#### Task inputs:
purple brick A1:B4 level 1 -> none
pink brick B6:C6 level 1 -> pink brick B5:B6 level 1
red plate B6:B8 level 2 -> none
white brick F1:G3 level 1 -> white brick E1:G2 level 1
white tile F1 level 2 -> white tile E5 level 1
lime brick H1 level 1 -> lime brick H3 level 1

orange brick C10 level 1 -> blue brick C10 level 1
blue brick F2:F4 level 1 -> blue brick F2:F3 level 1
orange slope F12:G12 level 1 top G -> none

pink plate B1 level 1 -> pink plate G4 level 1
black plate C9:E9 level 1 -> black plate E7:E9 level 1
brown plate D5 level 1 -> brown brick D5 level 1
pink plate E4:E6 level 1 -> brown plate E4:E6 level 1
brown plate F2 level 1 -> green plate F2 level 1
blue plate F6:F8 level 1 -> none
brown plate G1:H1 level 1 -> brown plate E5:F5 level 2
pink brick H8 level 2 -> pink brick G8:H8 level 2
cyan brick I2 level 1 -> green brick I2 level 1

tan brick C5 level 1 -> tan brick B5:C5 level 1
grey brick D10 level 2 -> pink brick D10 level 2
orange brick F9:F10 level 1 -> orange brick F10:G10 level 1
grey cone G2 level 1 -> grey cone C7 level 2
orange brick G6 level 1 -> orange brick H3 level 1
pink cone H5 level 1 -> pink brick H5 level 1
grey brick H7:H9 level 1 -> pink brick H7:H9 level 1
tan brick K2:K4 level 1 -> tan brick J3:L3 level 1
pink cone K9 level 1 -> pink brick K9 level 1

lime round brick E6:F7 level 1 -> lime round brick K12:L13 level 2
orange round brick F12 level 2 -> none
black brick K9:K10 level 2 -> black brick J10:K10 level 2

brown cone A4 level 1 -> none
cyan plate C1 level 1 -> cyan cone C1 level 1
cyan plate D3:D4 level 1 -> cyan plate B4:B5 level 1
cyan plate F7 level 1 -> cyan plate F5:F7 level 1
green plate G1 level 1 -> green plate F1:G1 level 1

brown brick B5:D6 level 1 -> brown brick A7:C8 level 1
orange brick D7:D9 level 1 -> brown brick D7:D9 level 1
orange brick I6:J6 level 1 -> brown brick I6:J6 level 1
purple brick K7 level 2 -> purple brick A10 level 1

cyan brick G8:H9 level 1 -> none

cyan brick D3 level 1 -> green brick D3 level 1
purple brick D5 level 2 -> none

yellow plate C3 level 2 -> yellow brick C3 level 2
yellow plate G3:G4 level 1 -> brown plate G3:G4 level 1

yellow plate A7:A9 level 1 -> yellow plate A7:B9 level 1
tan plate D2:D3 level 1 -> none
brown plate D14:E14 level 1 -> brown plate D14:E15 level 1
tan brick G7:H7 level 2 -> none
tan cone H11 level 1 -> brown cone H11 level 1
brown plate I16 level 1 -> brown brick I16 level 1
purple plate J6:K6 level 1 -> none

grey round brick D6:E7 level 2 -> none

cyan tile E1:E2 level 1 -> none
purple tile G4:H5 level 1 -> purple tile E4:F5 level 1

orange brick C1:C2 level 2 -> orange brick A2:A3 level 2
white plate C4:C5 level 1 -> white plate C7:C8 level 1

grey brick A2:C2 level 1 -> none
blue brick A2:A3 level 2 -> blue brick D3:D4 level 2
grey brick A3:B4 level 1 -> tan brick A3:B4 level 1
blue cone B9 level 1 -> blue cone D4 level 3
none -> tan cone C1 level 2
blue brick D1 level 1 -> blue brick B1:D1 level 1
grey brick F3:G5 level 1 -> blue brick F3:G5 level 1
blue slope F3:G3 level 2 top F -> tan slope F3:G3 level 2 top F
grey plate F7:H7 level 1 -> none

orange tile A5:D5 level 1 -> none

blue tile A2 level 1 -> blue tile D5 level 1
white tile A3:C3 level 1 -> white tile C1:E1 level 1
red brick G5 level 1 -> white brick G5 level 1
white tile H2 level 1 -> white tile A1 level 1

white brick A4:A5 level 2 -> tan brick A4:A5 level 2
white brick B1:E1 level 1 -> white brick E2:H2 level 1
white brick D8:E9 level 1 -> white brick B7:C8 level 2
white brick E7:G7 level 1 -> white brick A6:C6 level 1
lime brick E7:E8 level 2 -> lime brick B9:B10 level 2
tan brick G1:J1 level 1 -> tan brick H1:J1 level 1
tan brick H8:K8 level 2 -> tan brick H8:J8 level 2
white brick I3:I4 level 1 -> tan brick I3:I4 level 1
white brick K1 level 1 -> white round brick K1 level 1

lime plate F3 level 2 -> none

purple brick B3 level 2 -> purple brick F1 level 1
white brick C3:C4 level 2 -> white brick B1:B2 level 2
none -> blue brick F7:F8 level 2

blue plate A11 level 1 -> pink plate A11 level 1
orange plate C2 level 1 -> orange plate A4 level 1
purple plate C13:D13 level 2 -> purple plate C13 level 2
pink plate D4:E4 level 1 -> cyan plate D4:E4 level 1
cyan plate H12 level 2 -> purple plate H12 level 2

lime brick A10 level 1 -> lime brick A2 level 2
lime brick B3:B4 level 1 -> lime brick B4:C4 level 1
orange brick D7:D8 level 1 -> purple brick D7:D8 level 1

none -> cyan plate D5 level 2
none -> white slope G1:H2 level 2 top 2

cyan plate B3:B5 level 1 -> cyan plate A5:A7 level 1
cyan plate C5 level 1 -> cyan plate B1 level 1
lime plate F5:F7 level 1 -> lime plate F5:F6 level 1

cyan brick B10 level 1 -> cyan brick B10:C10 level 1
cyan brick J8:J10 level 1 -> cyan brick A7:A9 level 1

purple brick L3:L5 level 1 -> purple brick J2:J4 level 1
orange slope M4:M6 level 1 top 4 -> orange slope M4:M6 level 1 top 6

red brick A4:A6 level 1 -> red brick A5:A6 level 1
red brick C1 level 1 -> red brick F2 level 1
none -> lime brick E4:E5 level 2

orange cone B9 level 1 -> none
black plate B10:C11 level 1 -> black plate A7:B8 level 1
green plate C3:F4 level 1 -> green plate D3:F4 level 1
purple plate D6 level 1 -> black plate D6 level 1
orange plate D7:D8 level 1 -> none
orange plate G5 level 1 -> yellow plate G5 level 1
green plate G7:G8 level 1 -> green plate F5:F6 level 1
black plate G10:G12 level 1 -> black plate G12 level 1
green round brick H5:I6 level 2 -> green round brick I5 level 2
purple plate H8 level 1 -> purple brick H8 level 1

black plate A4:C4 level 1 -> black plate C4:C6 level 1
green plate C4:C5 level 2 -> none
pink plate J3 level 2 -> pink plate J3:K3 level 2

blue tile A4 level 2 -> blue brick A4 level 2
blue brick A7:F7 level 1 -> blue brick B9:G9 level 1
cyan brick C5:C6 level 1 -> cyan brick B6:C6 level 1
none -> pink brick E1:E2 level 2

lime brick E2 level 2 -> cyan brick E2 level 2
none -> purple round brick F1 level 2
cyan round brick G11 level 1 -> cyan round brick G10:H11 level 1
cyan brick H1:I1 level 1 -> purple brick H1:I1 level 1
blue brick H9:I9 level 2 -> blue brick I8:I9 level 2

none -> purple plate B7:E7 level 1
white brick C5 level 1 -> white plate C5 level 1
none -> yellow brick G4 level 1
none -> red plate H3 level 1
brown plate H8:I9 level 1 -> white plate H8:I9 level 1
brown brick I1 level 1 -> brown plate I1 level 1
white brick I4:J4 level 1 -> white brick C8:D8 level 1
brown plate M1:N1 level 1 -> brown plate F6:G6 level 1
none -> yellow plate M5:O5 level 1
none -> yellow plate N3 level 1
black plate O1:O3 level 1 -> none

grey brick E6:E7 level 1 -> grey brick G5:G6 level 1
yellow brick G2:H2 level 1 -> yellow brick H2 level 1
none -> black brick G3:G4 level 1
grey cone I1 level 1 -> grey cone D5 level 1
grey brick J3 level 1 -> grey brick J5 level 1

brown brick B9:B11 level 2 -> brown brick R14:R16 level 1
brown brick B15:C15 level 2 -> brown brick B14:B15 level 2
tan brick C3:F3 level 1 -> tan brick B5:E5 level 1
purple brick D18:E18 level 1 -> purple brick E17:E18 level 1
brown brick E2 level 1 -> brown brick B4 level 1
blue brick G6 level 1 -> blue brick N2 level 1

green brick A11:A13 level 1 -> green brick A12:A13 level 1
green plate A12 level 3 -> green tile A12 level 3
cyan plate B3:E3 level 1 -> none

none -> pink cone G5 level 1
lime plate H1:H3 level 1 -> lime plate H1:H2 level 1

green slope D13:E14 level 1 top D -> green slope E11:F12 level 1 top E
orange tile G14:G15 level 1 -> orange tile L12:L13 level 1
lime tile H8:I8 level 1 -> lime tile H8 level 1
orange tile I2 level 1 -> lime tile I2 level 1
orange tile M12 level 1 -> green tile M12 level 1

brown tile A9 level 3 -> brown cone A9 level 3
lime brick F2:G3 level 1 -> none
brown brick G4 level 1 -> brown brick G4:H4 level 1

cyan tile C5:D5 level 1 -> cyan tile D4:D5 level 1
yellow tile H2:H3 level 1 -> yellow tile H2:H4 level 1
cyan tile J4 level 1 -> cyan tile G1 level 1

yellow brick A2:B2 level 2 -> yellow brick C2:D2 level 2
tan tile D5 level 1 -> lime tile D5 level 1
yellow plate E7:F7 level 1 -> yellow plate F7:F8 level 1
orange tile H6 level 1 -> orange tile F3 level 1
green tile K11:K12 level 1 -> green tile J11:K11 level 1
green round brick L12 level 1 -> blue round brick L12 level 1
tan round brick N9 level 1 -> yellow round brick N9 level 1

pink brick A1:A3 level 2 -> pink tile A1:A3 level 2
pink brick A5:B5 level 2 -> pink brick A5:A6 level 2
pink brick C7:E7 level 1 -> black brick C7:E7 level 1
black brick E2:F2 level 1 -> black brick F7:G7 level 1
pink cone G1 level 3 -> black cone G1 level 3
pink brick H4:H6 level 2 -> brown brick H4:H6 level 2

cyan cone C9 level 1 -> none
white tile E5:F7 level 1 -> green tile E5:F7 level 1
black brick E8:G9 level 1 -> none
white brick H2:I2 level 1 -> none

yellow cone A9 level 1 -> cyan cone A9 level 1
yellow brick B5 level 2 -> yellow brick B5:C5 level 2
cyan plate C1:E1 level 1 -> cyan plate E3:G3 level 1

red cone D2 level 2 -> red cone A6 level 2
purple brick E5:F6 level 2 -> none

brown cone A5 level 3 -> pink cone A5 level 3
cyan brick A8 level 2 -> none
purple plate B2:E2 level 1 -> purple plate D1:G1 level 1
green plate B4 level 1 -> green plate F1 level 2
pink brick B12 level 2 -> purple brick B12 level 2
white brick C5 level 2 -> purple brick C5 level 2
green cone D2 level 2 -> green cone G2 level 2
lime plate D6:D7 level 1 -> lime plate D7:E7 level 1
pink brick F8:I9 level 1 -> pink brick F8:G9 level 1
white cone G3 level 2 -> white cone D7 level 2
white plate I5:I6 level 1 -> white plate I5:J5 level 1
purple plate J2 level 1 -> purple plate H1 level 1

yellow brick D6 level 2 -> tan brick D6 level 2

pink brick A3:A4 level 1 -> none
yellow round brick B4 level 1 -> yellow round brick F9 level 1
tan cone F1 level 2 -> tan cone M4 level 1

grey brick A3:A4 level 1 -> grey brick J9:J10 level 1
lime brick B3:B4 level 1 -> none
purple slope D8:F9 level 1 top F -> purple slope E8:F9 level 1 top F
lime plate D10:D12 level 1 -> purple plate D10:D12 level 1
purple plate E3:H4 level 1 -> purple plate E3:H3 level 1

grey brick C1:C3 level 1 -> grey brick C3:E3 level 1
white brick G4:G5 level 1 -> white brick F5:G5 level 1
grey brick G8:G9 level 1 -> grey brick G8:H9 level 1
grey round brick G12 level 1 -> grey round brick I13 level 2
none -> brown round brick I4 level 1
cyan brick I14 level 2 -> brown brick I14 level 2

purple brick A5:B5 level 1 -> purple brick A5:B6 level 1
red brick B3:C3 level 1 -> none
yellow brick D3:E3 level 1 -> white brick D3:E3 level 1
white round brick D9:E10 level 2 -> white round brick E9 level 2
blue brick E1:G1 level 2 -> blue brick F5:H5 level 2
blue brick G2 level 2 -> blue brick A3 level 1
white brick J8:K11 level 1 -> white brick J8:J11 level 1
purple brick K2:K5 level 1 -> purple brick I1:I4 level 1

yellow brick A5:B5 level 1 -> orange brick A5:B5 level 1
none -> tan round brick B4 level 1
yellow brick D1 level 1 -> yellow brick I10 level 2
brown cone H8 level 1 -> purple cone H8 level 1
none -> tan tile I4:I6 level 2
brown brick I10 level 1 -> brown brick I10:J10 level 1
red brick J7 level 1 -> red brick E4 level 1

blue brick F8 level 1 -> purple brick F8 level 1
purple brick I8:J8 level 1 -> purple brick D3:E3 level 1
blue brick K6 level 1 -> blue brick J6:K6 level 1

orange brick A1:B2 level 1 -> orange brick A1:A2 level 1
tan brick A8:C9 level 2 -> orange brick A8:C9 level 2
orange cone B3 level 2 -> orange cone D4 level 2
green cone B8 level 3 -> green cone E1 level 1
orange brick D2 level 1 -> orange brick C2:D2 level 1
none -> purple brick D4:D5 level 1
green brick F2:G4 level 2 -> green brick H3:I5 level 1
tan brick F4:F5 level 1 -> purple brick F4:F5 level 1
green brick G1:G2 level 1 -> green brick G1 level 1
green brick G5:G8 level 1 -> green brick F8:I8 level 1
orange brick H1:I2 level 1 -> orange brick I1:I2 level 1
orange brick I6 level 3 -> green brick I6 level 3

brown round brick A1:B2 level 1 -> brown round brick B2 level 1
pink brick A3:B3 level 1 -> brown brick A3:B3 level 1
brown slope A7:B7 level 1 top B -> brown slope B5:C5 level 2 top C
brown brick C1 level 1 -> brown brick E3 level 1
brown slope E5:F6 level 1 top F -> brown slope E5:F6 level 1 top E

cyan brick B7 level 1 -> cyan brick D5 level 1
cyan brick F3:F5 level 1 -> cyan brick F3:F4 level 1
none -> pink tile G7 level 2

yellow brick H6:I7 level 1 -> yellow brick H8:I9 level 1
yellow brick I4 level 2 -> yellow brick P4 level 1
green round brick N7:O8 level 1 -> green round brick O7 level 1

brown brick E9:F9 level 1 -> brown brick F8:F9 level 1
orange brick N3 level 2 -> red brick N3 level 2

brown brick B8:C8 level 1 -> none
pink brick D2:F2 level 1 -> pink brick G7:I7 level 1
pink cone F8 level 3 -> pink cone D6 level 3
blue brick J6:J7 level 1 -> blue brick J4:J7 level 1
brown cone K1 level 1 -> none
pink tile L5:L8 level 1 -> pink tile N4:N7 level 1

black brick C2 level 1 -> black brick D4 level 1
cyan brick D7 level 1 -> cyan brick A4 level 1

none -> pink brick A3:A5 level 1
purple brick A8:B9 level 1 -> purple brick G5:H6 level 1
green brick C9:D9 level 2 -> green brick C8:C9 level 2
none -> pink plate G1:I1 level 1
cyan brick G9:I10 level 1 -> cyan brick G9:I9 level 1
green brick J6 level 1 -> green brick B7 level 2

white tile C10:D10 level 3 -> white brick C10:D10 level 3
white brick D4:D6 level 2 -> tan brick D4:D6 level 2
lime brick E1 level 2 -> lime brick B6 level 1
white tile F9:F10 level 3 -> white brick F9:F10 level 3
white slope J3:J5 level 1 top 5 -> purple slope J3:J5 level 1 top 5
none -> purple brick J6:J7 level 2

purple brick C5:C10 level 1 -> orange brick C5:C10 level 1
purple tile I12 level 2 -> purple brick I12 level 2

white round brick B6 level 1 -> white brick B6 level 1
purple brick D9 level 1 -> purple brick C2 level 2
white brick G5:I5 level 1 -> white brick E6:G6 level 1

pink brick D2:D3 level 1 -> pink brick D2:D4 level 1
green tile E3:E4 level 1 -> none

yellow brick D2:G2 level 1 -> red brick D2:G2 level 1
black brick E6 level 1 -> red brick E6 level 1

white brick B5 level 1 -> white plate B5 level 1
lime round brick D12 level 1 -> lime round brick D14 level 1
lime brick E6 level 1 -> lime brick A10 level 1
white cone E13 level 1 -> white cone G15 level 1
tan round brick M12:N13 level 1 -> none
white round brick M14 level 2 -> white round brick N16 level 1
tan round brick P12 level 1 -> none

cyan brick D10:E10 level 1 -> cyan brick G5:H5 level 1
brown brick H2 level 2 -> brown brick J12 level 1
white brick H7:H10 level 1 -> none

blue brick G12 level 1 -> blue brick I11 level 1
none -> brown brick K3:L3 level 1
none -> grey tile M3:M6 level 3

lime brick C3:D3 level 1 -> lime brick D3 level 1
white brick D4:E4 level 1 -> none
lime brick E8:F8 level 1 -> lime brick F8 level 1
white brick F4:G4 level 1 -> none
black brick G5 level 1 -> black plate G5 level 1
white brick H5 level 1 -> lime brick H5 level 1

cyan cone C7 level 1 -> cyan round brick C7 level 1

#### Assignment:
Beginning with the line holding "cyan tile E1:E2 level 1 -> none" and ending with the line holding "none -> tan cone C1 level 2", write out the stretch of material above exactly; add no further lines.

#### Written response:
cyan tile E1:E2 level 1 -> none
purple tile G4:H5 level 1 -> purple tile E4:F5 level 1

orange brick C1:C2 level 2 -> orange brick A2:A3 level 2
white plate C4:C5 level 1 -> white plate C7:C8 level 1

grey brick A2:C2 level 1 -> none
blue brick A2:A3 level 2 -> blue brick D3:D4 level 2
grey brick A3:B4 level 1 -> tan brick A3:B4 level 1
blue cone B9 level 1 -> blue cone D4 level 3
none -> tan cone C1 level 2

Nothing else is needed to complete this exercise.